TASK DATA Start Marker

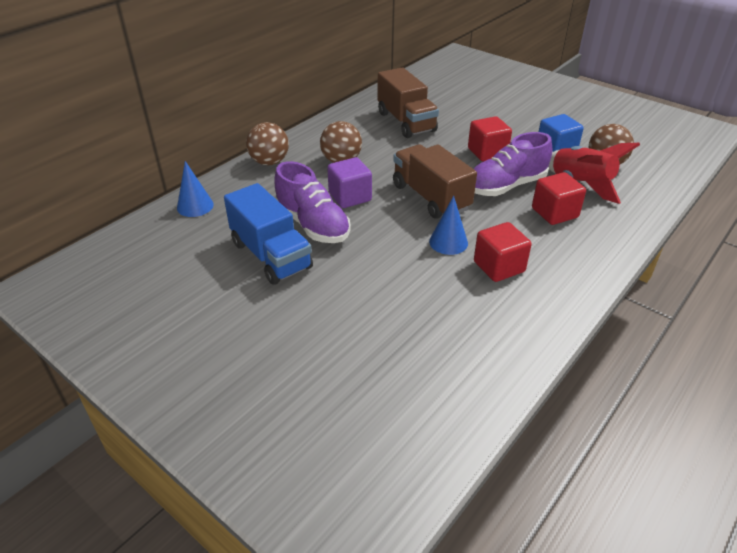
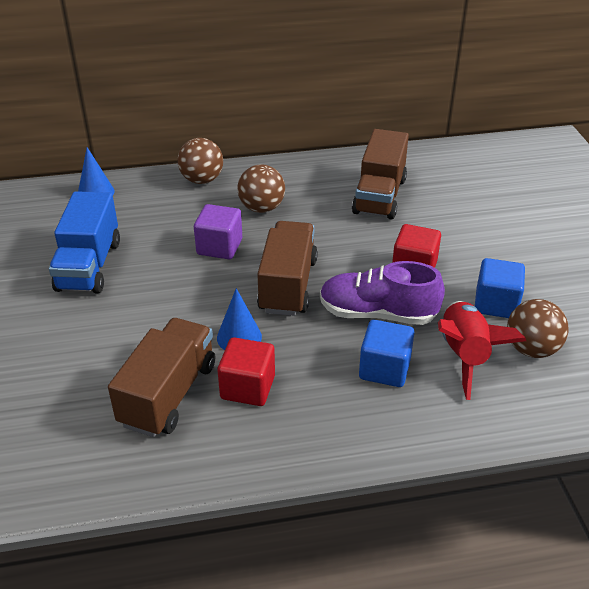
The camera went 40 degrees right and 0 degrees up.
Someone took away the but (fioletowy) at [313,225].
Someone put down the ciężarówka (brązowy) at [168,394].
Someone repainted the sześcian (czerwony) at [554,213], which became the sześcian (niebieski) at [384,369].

TASK DATA End Marker
TASK DATA Start Marker

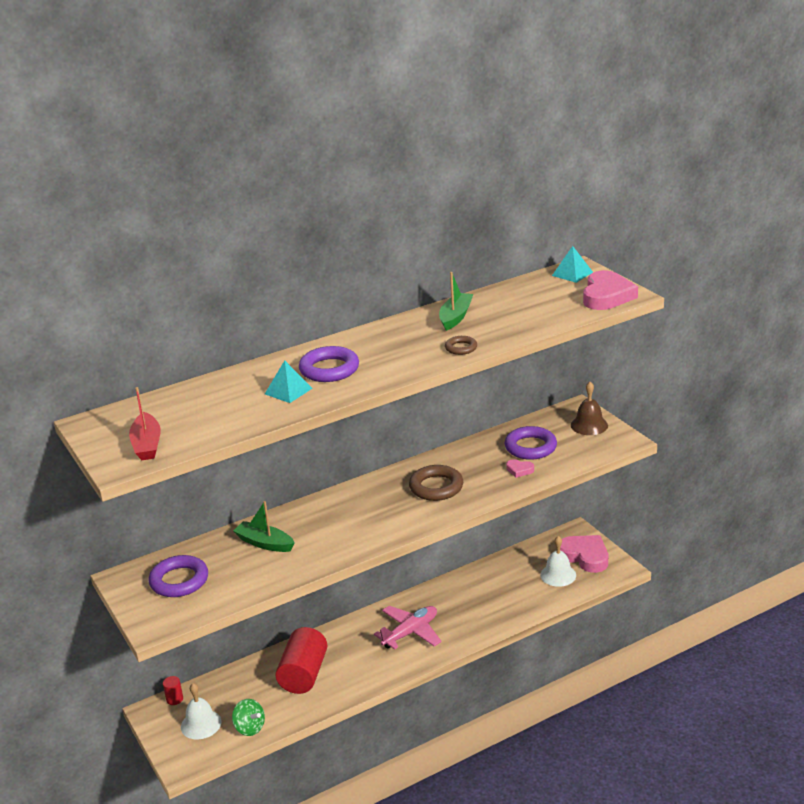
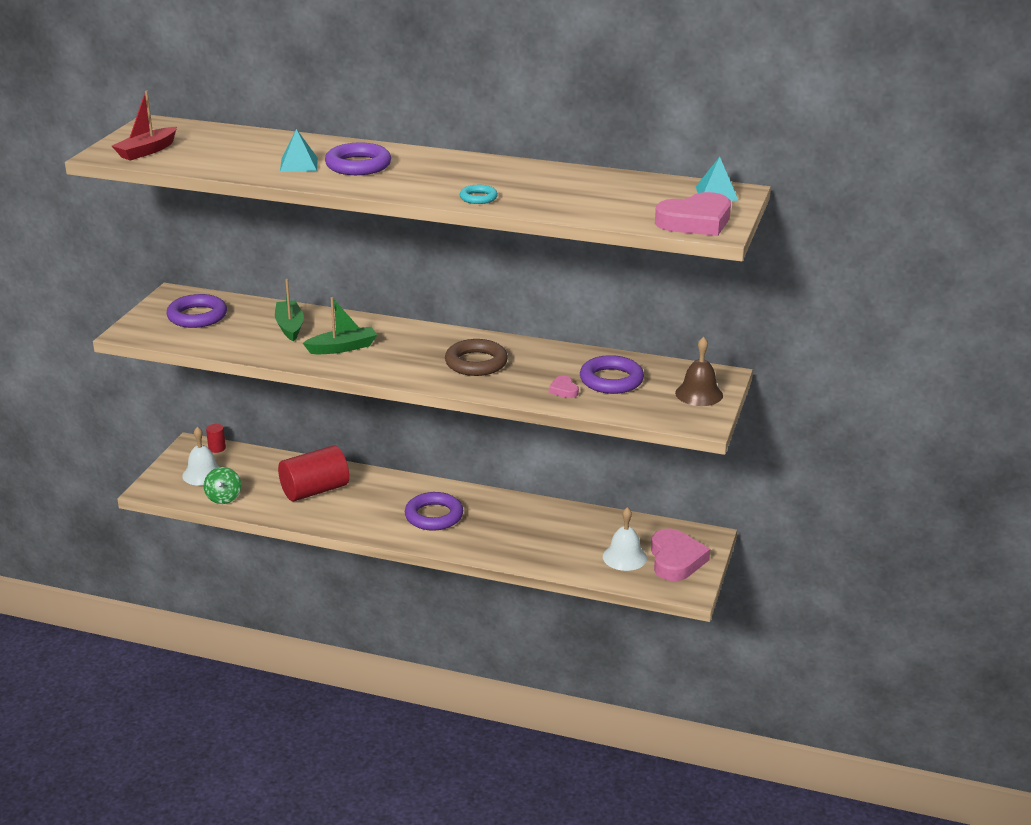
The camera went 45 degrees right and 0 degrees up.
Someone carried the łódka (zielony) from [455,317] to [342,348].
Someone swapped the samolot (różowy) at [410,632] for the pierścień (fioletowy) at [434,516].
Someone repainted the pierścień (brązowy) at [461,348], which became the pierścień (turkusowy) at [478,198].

TASK DATA End Marker

### EXERCISE DETAILS
Every line from the line containing "The camera went 40" through the line containing "Someone repainted the sześcian" in the records above must be retyped exactly. Leave out the rest.

### EXERCISE OUTPUT
The camera went 40 degrees right and 0 degrees up.
Someone took away the but (fioletowy) at [313,225].
Someone put down the ciężarówka (brązowy) at [168,394].
Someone repainted the sześcian (czerwony) at [554,213], which became the sześcian (niebieski) at [384,369].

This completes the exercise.